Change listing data
------------

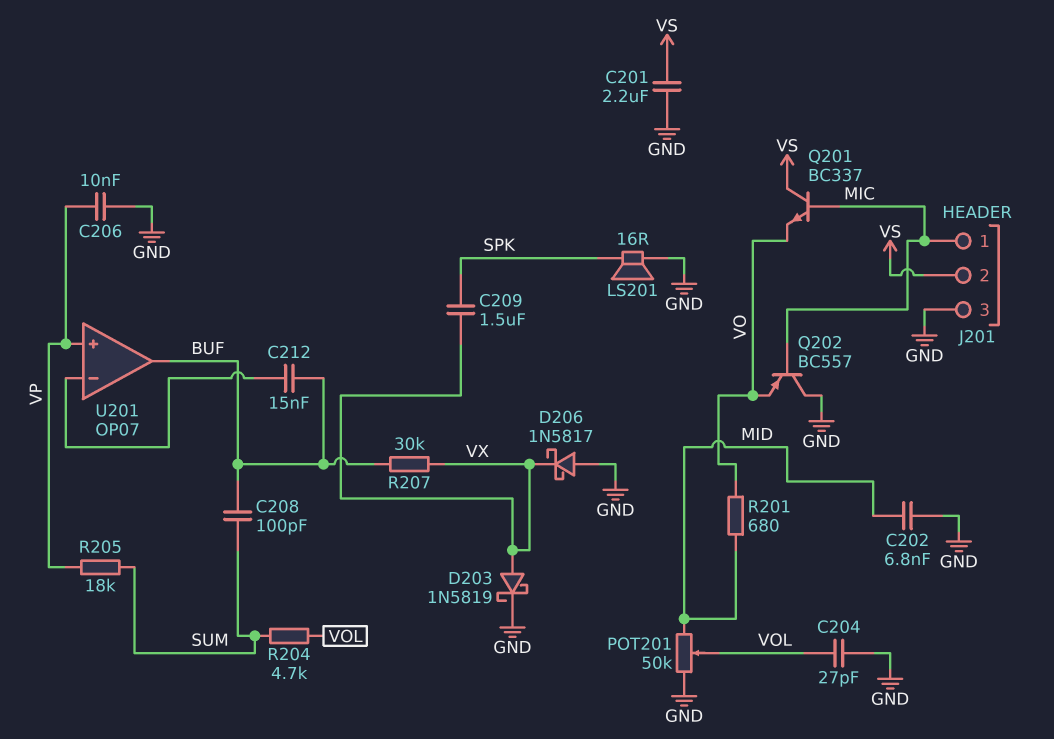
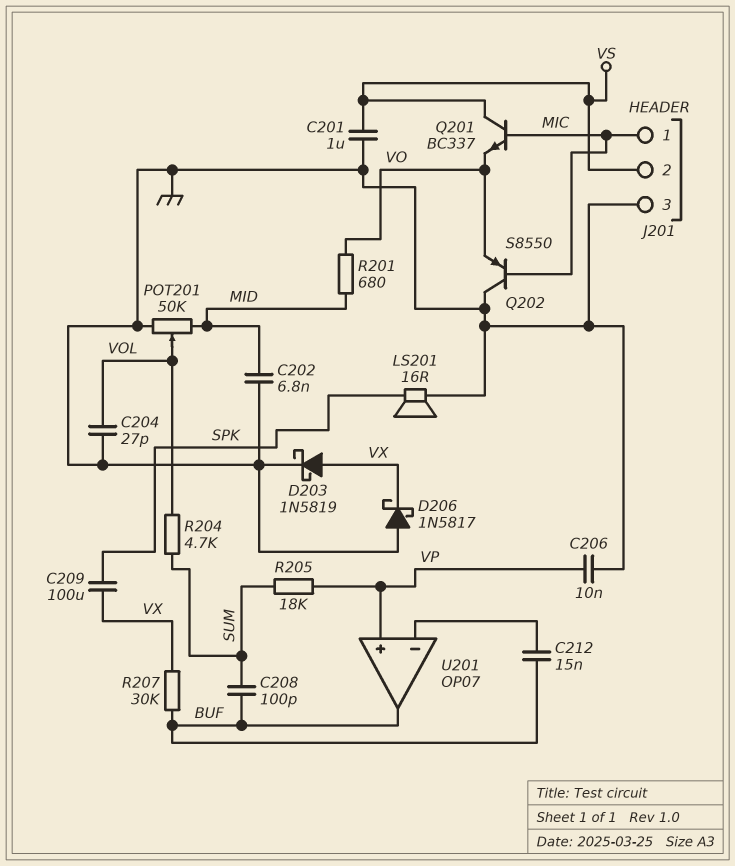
C201: 2.2uF (GND, VS) -> 1uF (GND, VS)
C209: 1.5uF (SPK, VX) -> 100uF (SPK, VX)
Q202: PNP BC557 (B MIC, C GND, E VO) -> PNP S8550 (B MIC, C GND, E VO)

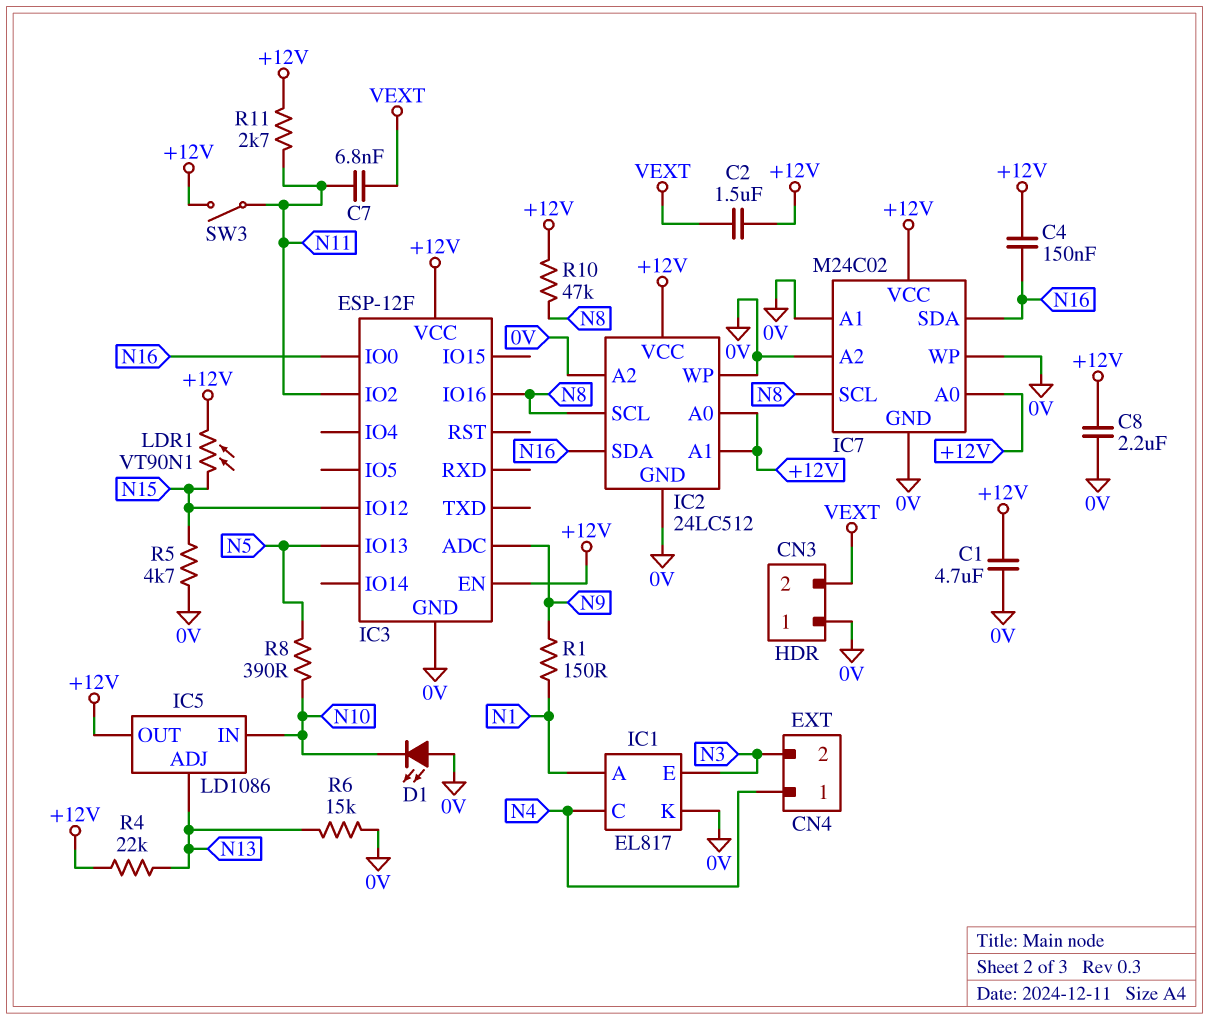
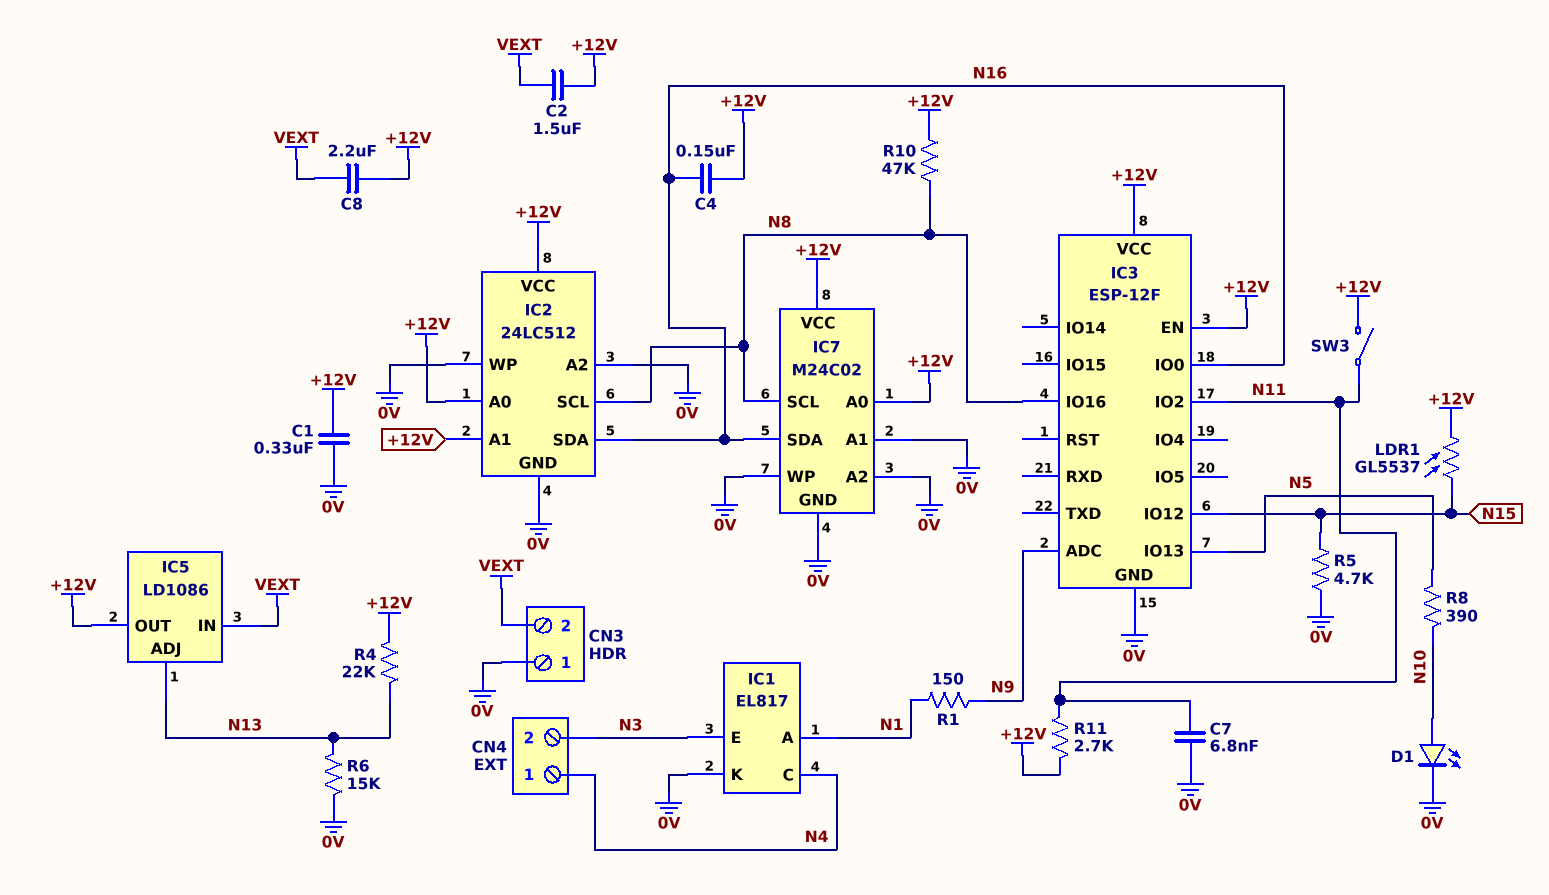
C1: 4.7uF (+12V, 0V) -> 330nF (+12V, 0V)
C7: 6.8nF (N11, VEXT) -> 6.8nF (0V, N11)
C8: 2.2uF (+12V, 0V) -> 2.2uF (+12V, VEXT)
D1: LED (A 0V, K N10) -> LED (A N10, K 0V)
IC5 pin IN: N10 -> VEXT
LDR1: VT90N1 (+12V, N15) -> GL5537 (+12V, N15)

------------

Task objective:
Apart from the images, every line above needs to be printed again exactly.

Exercise answer:
C201: 2.2uF (GND, VS) -> 1uF (GND, VS)
C209: 1.5uF (SPK, VX) -> 100uF (SPK, VX)
Q202: PNP BC557 (B MIC, C GND, E VO) -> PNP S8550 (B MIC, C GND, E VO)

C1: 4.7uF (+12V, 0V) -> 330nF (+12V, 0V)
C7: 6.8nF (N11, VEXT) -> 6.8nF (0V, N11)
C8: 2.2uF (+12V, 0V) -> 2.2uF (+12V, VEXT)
D1: LED (A 0V, K N10) -> LED (A N10, K 0V)
IC5 pin IN: N10 -> VEXT
LDR1: VT90N1 (+12V, N15) -> GL5537 (+12V, N15)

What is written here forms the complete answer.